Assigned task >> Reproduce the data below exactly. Skip the pictures.

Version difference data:
···

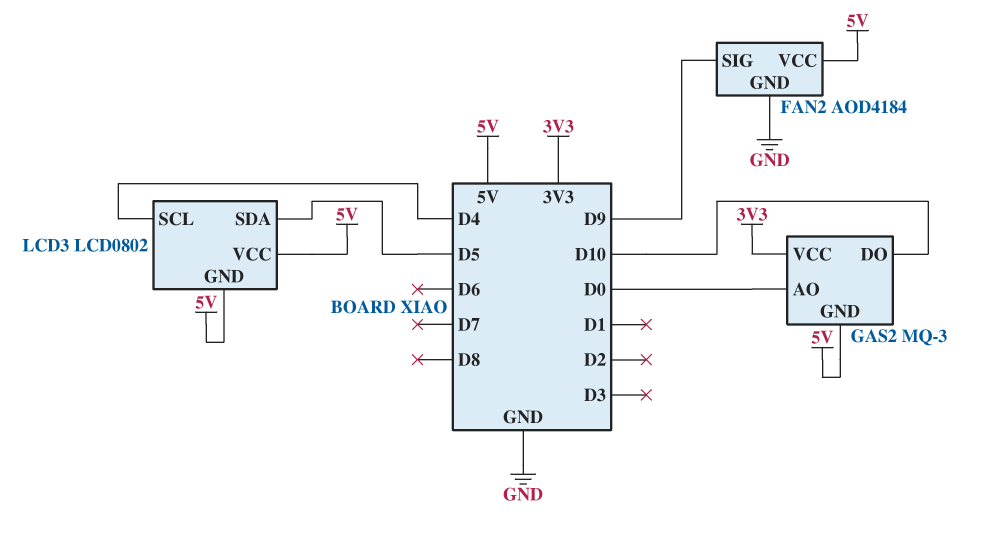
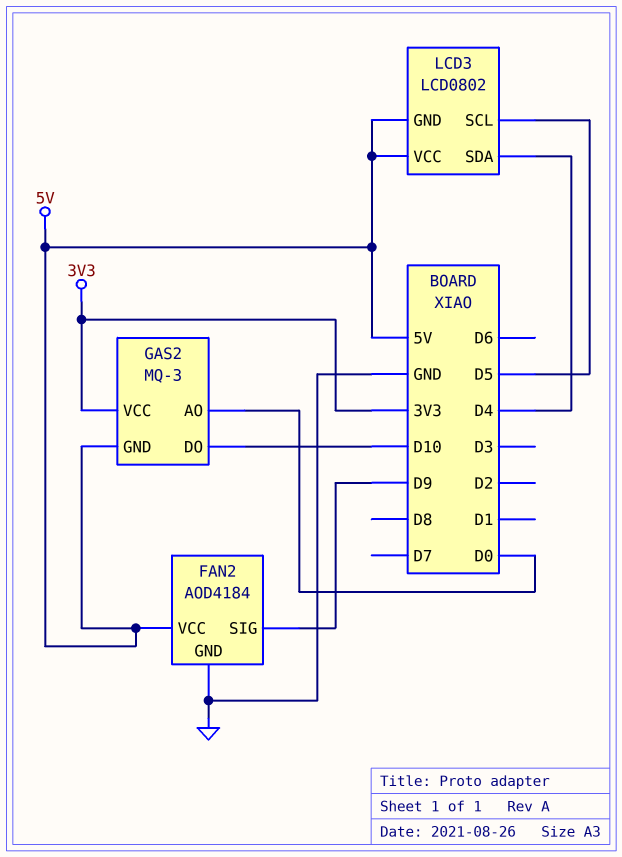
LCD3 pin SCL: D4 -> D5
LCD3 pin SDA: D5 -> D4

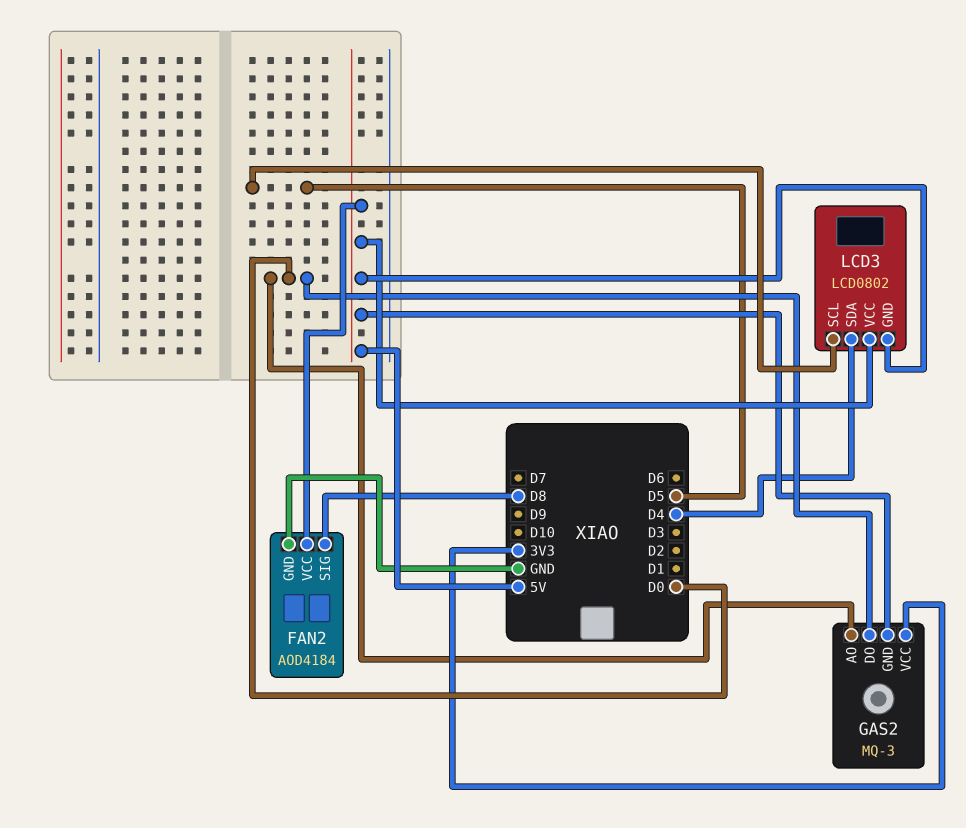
FAN2 pin SIG: D9 -> D8
GAS2 pin DO: D10 -> D0

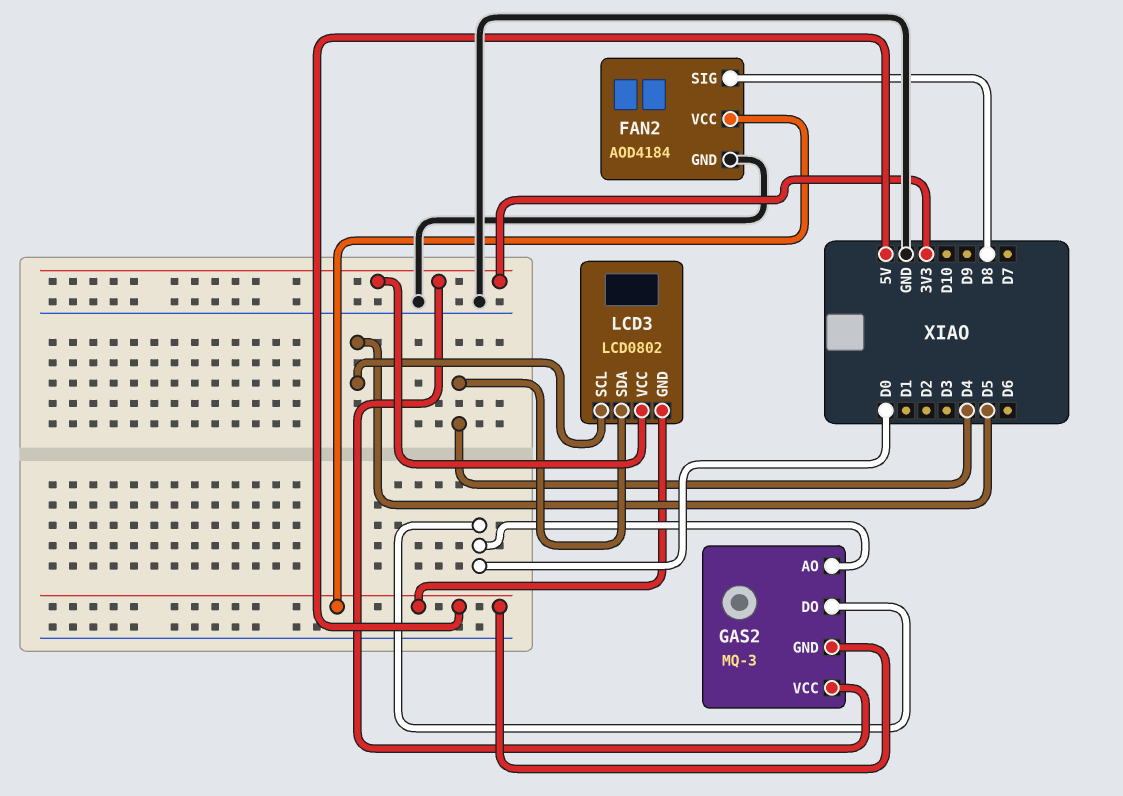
LCD3 pin VCC: 5V -> 3V3

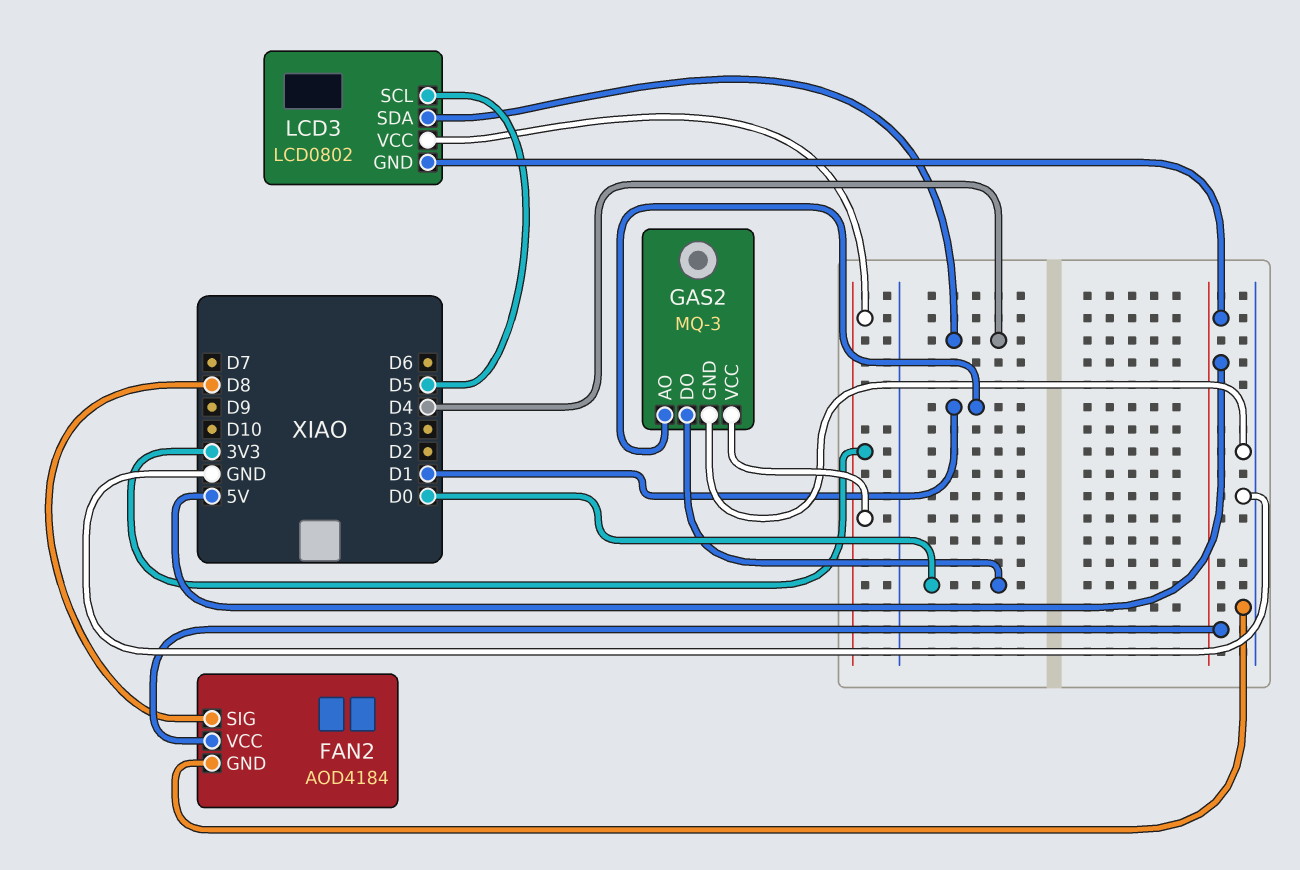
GAS2 pin AO: D0 -> D1
GAS2 pin GND: 5V -> GND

···

Result for this exercise >>
LCD3 pin SCL: D4 -> D5
LCD3 pin SDA: D5 -> D4

FAN2 pin SIG: D9 -> D8
GAS2 pin DO: D10 -> D0

LCD3 pin VCC: 5V -> 3V3

GAS2 pin AO: D0 -> D1
GAS2 pin GND: 5V -> GND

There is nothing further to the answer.